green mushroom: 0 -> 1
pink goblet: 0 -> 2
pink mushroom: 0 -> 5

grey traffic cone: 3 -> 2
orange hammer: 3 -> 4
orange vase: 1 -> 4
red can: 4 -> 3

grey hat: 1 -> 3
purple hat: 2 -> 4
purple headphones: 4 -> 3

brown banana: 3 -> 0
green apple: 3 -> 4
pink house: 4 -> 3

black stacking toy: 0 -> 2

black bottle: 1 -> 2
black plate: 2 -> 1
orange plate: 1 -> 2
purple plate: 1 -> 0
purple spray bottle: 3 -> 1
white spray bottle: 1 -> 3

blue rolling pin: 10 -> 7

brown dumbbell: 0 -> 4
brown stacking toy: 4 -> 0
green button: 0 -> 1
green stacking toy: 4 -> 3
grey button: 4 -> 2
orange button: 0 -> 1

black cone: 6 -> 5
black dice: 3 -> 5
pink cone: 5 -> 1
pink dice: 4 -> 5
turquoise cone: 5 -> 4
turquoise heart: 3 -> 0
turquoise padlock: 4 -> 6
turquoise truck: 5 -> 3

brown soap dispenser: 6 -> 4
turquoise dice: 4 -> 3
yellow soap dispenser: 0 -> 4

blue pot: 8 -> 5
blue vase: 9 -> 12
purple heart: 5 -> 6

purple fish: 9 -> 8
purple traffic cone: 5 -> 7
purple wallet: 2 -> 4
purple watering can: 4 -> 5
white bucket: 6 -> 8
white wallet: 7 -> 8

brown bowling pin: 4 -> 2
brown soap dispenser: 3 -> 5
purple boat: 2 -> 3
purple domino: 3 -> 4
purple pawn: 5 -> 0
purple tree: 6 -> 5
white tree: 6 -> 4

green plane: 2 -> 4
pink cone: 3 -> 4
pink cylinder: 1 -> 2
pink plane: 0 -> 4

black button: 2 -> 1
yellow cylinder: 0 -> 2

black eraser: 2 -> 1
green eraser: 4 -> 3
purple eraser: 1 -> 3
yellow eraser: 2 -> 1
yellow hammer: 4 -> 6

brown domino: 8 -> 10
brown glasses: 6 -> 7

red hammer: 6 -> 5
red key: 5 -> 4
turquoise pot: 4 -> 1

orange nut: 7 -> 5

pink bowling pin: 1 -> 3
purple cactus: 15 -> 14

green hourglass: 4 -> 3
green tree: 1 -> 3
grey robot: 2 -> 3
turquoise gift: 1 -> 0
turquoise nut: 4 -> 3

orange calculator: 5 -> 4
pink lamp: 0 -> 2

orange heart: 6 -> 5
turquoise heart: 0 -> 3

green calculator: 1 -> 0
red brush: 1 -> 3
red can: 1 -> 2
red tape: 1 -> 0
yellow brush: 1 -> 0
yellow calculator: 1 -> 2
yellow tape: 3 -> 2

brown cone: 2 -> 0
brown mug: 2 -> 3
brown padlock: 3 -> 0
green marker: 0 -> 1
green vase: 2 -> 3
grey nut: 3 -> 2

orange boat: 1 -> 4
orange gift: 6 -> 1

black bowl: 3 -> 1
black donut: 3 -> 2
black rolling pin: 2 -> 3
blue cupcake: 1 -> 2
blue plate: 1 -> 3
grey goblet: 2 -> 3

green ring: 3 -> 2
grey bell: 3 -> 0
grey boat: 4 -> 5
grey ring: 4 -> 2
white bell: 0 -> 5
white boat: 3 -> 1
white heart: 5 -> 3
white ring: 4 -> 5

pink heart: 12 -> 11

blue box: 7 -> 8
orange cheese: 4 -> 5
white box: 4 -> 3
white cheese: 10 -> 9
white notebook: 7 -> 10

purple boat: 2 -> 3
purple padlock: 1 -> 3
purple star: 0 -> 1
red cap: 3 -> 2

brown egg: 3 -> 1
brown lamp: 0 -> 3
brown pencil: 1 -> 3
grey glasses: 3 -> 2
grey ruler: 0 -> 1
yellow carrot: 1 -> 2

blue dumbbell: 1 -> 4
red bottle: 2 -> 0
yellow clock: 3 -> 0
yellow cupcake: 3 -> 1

[Directions]
The full set of records above is to be printed exactly as it appears.

[Expected answer]
green mushroom: 0 -> 1
pink goblet: 0 -> 2
pink mushroom: 0 -> 5

grey traffic cone: 3 -> 2
orange hammer: 3 -> 4
orange vase: 1 -> 4
red can: 4 -> 3

grey hat: 1 -> 3
purple hat: 2 -> 4
purple headphones: 4 -> 3

brown banana: 3 -> 0
green apple: 3 -> 4
pink house: 4 -> 3

black stacking toy: 0 -> 2

black bottle: 1 -> 2
black plate: 2 -> 1
orange plate: 1 -> 2
purple plate: 1 -> 0
purple spray bottle: 3 -> 1
white spray bottle: 1 -> 3

blue rolling pin: 10 -> 7

brown dumbbell: 0 -> 4
brown stacking toy: 4 -> 0
green button: 0 -> 1
green stacking toy: 4 -> 3
grey button: 4 -> 2
orange button: 0 -> 1

black cone: 6 -> 5
black dice: 3 -> 5
pink cone: 5 -> 1
pink dice: 4 -> 5
turquoise cone: 5 -> 4
turquoise heart: 3 -> 0
turquoise padlock: 4 -> 6
turquoise truck: 5 -> 3

brown soap dispenser: 6 -> 4
turquoise dice: 4 -> 3
yellow soap dispenser: 0 -> 4

blue pot: 8 -> 5
blue vase: 9 -> 12
purple heart: 5 -> 6

purple fish: 9 -> 8
purple traffic cone: 5 -> 7
purple wallet: 2 -> 4
purple watering can: 4 -> 5
white bucket: 6 -> 8
white wallet: 7 -> 8

brown bowling pin: 4 -> 2
brown soap dispenser: 3 -> 5
purple boat: 2 -> 3
purple domino: 3 -> 4
purple pawn: 5 -> 0
purple tree: 6 -> 5
white tree: 6 -> 4

green plane: 2 -> 4
pink cone: 3 -> 4
pink cylinder: 1 -> 2
pink plane: 0 -> 4

black button: 2 -> 1
yellow cylinder: 0 -> 2

black eraser: 2 -> 1
green eraser: 4 -> 3
purple eraser: 1 -> 3
yellow eraser: 2 -> 1
yellow hammer: 4 -> 6

brown domino: 8 -> 10
brown glasses: 6 -> 7

red hammer: 6 -> 5
red key: 5 -> 4
turquoise pot: 4 -> 1

orange nut: 7 -> 5

pink bowling pin: 1 -> 3
purple cactus: 15 -> 14

green hourglass: 4 -> 3
green tree: 1 -> 3
grey robot: 2 -> 3
turquoise gift: 1 -> 0
turquoise nut: 4 -> 3

orange calculator: 5 -> 4
pink lamp: 0 -> 2

orange heart: 6 -> 5
turquoise heart: 0 -> 3

green calculator: 1 -> 0
red brush: 1 -> 3
red can: 1 -> 2
red tape: 1 -> 0
yellow brush: 1 -> 0
yellow calculator: 1 -> 2
yellow tape: 3 -> 2

brown cone: 2 -> 0
brown mug: 2 -> 3
brown padlock: 3 -> 0
green marker: 0 -> 1
green vase: 2 -> 3
grey nut: 3 -> 2

orange boat: 1 -> 4
orange gift: 6 -> 1

black bowl: 3 -> 1
black donut: 3 -> 2
black rolling pin: 2 -> 3
blue cupcake: 1 -> 2
blue plate: 1 -> 3
grey goblet: 2 -> 3

green ring: 3 -> 2
grey bell: 3 -> 0
grey boat: 4 -> 5
grey ring: 4 -> 2
white bell: 0 -> 5
white boat: 3 -> 1
white heart: 5 -> 3
white ring: 4 -> 5

pink heart: 12 -> 11

blue box: 7 -> 8
orange cheese: 4 -> 5
white box: 4 -> 3
white cheese: 10 -> 9
white notebook: 7 -> 10

purple boat: 2 -> 3
purple padlock: 1 -> 3
purple star: 0 -> 1
red cap: 3 -> 2

brown egg: 3 -> 1
brown lamp: 0 -> 3
brown pencil: 1 -> 3
grey glasses: 3 -> 2
grey ruler: 0 -> 1
yellow carrot: 1 -> 2

blue dumbbell: 1 -> 4
red bottle: 2 -> 0
yellow clock: 3 -> 0
yellow cupcake: 3 -> 1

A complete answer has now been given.